**RAW DATA:**

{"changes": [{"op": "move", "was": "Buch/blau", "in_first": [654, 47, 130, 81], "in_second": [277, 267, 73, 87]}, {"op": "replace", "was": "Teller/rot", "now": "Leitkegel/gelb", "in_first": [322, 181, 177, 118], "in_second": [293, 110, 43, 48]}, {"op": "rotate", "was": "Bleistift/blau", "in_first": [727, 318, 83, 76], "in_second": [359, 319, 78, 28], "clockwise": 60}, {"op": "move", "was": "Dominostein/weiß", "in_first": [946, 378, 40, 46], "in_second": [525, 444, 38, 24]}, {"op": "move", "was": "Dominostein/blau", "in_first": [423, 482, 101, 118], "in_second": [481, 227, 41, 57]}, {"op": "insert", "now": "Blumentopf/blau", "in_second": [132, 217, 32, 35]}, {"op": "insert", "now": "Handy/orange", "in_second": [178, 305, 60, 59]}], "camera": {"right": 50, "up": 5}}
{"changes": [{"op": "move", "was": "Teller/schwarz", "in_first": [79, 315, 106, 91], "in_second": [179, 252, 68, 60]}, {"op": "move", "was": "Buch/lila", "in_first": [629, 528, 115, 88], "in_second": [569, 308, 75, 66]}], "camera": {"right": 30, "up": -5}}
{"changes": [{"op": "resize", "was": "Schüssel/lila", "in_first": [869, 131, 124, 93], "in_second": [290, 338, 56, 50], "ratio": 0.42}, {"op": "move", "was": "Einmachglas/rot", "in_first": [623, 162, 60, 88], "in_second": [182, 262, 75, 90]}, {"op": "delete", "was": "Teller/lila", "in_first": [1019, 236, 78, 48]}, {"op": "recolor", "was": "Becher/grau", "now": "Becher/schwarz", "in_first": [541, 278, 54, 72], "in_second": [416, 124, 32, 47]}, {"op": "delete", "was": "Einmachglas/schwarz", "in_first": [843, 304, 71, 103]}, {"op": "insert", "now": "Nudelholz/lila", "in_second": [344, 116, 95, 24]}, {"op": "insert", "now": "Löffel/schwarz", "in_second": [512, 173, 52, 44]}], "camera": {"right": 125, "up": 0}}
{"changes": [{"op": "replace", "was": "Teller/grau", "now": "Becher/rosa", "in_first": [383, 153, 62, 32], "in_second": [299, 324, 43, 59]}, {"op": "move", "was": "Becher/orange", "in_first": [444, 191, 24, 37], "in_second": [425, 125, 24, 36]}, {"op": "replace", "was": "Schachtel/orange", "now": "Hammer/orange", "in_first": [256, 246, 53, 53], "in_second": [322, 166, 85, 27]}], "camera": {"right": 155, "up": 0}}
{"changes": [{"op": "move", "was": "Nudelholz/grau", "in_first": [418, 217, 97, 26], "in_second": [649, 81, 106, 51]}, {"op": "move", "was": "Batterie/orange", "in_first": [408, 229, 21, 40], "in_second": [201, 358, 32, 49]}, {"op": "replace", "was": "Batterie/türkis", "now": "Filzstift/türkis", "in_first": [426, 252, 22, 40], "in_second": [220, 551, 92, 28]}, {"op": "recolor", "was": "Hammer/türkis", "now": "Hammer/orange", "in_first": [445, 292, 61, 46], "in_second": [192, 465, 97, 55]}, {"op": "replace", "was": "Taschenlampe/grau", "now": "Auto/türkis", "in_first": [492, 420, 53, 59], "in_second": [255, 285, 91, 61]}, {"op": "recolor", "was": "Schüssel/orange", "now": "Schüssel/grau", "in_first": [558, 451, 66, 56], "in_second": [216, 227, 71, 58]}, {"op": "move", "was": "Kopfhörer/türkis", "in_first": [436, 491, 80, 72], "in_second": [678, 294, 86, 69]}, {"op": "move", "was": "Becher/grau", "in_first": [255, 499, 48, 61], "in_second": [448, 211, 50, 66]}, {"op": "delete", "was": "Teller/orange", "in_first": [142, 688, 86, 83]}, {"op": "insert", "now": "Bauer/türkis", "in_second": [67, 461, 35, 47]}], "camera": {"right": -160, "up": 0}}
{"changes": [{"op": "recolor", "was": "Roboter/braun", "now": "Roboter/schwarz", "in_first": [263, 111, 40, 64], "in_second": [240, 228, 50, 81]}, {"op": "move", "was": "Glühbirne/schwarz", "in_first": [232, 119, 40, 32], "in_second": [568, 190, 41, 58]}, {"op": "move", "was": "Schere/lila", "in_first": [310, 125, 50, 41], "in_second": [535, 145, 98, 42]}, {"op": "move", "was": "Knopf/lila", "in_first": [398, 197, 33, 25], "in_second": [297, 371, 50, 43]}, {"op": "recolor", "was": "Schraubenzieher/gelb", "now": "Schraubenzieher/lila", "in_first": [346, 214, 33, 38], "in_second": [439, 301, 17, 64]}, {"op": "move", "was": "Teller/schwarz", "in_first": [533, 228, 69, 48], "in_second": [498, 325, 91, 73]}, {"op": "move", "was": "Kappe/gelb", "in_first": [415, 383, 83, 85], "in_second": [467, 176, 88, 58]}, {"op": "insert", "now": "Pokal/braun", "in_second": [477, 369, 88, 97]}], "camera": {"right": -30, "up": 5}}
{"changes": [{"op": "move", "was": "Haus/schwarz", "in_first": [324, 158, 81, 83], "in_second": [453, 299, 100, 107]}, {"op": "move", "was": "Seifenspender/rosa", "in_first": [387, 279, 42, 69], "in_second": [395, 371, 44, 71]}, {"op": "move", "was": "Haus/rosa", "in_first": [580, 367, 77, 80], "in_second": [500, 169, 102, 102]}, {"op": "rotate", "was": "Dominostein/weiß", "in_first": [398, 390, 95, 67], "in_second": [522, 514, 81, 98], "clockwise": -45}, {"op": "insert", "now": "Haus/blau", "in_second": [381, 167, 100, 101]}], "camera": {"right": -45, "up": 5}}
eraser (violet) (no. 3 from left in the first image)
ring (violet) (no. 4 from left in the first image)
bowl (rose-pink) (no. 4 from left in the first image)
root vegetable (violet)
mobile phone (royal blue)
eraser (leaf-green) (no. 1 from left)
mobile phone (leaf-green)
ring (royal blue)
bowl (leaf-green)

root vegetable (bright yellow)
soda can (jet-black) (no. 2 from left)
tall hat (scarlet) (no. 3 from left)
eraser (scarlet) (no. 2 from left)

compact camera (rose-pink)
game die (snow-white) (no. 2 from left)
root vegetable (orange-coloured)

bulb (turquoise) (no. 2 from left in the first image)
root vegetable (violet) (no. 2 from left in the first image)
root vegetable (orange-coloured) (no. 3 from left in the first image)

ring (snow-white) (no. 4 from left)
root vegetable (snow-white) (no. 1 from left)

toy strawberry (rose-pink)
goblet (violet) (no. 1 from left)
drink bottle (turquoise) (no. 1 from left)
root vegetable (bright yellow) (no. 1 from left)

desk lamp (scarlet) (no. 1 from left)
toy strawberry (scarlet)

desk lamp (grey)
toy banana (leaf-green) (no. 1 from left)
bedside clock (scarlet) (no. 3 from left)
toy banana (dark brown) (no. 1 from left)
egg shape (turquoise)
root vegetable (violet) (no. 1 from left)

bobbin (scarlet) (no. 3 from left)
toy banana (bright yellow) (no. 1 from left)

**WHAT TO WORK ON:**
Give every line of the material again, exactly as it reads.

**EXERCISE OUTPUT:**
{"changes": [{"op": "move", "was": "Buch/blau", "in_first": [654, 47, 130, 81], "in_second": [277, 267, 73, 87]}, {"op": "replace", "was": "Teller/rot", "now": "Leitkegel/gelb", "in_first": [322, 181, 177, 118], "in_second": [293, 110, 43, 48]}, {"op": "rotate", "was": "Bleistift/blau", "in_first": [727, 318, 83, 76], "in_second": [359, 319, 78, 28], "clockwise": 60}, {"op": "move", "was": "Dominostein/weiß", "in_first": [946, 378, 40, 46], "in_second": [525, 444, 38, 24]}, {"op": "move", "was": "Dominostein/blau", "in_first": [423, 482, 101, 118], "in_second": [481, 227, 41, 57]}, {"op": "insert", "now": "Blumentopf/blau", "in_second": [132, 217, 32, 35]}, {"op": "insert", "now": "Handy/orange", "in_second": [178, 305, 60, 59]}], "camera": {"right": 50, "up": 5}}
{"changes": [{"op": "move", "was": "Teller/schwarz", "in_first": [79, 315, 106, 91], "in_second": [179, 252, 68, 60]}, {"op": "move", "was": "Buch/lila", "in_first": [629, 528, 115, 88], "in_second": [569, 308, 75, 66]}], "camera": {"right": 30, "up": -5}}
{"changes": [{"op": "resize", "was": "Schüssel/lila", "in_first": [869, 131, 124, 93], "in_second": [290, 338, 56, 50], "ratio": 0.42}, {"op": "move", "was": "Einmachglas/rot", "in_first": [623, 162, 60, 88], "in_second": [182, 262, 75, 90]}, {"op": "delete", "was": "Teller/lila", "in_first": [1019, 236, 78, 48]}, {"op": "recolor", "was": "Becher/grau", "now": "Becher/schwarz", "in_first": [541, 278, 54, 72], "in_second": [416, 124, 32, 47]}, {"op": "delete", "was": "Einmachglas/schwarz", "in_first": [843, 304, 71, 103]}, {"op": "insert", "now": "Nudelholz/lila", "in_second": [344, 116, 95, 24]}, {"op": "insert", "now": "Löffel/schwarz", "in_second": [512, 173, 52, 44]}], "camera": {"right": 125, "up": 0}}
{"changes": [{"op": "replace", "was": "Teller/grau", "now": "Becher/rosa", "in_first": [383, 153, 62, 32], "in_second": [299, 324, 43, 59]}, {"op": "move", "was": "Becher/orange", "in_first": [444, 191, 24, 37], "in_second": [425, 125, 24, 36]}, {"op": "replace", "was": "Schachtel/orange", "now": "Hammer/orange", "in_first": [256, 246, 53, 53], "in_second": [322, 166, 85, 27]}], "camera": {"right": 155, "up": 0}}
{"changes": [{"op": "move", "was": "Nudelholz/grau", "in_first": [418, 217, 97, 26], "in_second": [649, 81, 106, 51]}, {"op": "move", "was": "Batterie/orange", "in_first": [408, 229, 21, 40], "in_second": [201, 358, 32, 49]}, {"op": "replace", "was": "Batterie/türkis", "now": "Filzstift/türkis", "in_first": [426, 252, 22, 40], "in_second": [220, 551, 92, 28]}, {"op": "recolor", "was": "Hammer/türkis", "now": "Hammer/orange", "in_first": [445, 292, 61, 46], "in_second": [192, 465, 97, 55]}, {"op": "replace", "was": "Taschenlampe/grau", "now": "Auto/türkis", "in_first": [492, 420, 53, 59], "in_second": [255, 285, 91, 61]}, {"op": "recolor", "was": "Schüssel/orange", "now": "Schüssel/grau", "in_first": [558, 451, 66, 56], "in_second": [216, 227, 71, 58]}, {"op": "move", "was": "Kopfhörer/türkis", "in_first": [436, 491, 80, 72], "in_second": [678, 294, 86, 69]}, {"op": "move", "was": "Becher/grau", "in_first": [255, 499, 48, 61], "in_second": [448, 211, 50, 66]}, {"op": "delete", "was": "Teller/orange", "in_first": [142, 688, 86, 83]}, {"op": "insert", "now": "Bauer/türkis", "in_second": [67, 461, 35, 47]}], "camera": {"right": -160, "up": 0}}
{"changes": [{"op": "recolor", "was": "Roboter/braun", "now": "Roboter/schwarz", "in_first": [263, 111, 40, 64], "in_second": [240, 228, 50, 81]}, {"op": "move", "was": "Glühbirne/schwarz", "in_first": [232, 119, 40, 32], "in_second": [568, 190, 41, 58]}, {"op": "move", "was": "Schere/lila", "in_first": [310, 125, 50, 41], "in_second": [535, 145, 98, 42]}, {"op": "move", "was": "Knopf/lila", "in_first": [398, 197, 33, 25], "in_second": [297, 371, 50, 43]}, {"op": "recolor", "was": "Schraubenzieher/gelb", "now": "Schraubenzieher/lila", "in_first": [346, 214, 33, 38], "in_second": [439, 301, 17, 64]}, {"op": "move", "was": "Teller/schwarz", "in_first": [533, 228, 69, 48], "in_second": [498, 325, 91, 73]}, {"op": "move", "was": "Kappe/gelb", "in_first": [415, 383, 83, 85], "in_second": [467, 176, 88, 58]}, {"op": "insert", "now": "Pokal/braun", "in_second": [477, 369, 88, 97]}], "camera": {"right": -30, "up": 5}}
{"changes": [{"op": "move", "was": "Haus/schwarz", "in_first": [324, 158, 81, 83], "in_second": [453, 299, 100, 107]}, {"op": "move", "was": "Seifenspender/rosa", "in_first": [387, 279, 42, 69], "in_second": [395, 371, 44, 71]}, {"op": "move", "was": "Haus/rosa", "in_first": [580, 367, 77, 80], "in_second": [500, 169, 102, 102]}, {"op": "rotate", "was": "Dominostein/weiß", "in_first": [398, 390, 95, 67], "in_second": [522, 514, 81, 98], "clockwise": -45}, {"op": "insert", "now": "Haus/blau", "in_second": [381, 167, 100, 101]}], "camera": {"right": -45, "up": 5}}
eraser (violet) (no. 3 from left in the first image)
ring (violet) (no. 4 from left in the first image)
bowl (rose-pink) (no. 4 from left in the first image)
root vegetable (violet)
mobile phone (royal blue)
eraser (leaf-green) (no. 1 from left)
mobile phone (leaf-green)
ring (royal blue)
bowl (leaf-green)

root vegetable (bright yellow)
soda can (jet-black) (no. 2 from left)
tall hat (scarlet) (no. 3 from left)
eraser (scarlet) (no. 2 from left)

compact camera (rose-pink)
game die (snow-white) (no. 2 from left)
root vegetable (orange-coloured)

bulb (turquoise) (no. 2 from left in the first image)
root vegetable (violet) (no. 2 from left in the first image)
root vegetable (orange-coloured) (no. 3 from left in the first image)

ring (snow-white) (no. 4 from left)
root vegetable (snow-white) (no. 1 from left)

toy strawberry (rose-pink)
goblet (violet) (no. 1 from left)
drink bottle (turquoise) (no. 1 from left)
root vegetable (bright yellow) (no. 1 from left)

desk lamp (scarlet) (no. 1 from left)
toy strawberry (scarlet)

desk lamp (grey)
toy banana (leaf-green) (no. 1 from left)
bedside clock (scarlet) (no. 3 from left)
toy banana (dark brown) (no. 1 from left)
egg shape (turquoise)
root vegetable (violet) (no. 1 from left)

bobbin (scarlet) (no. 3 from left)
toy banana (bright yellow) (no. 1 from left)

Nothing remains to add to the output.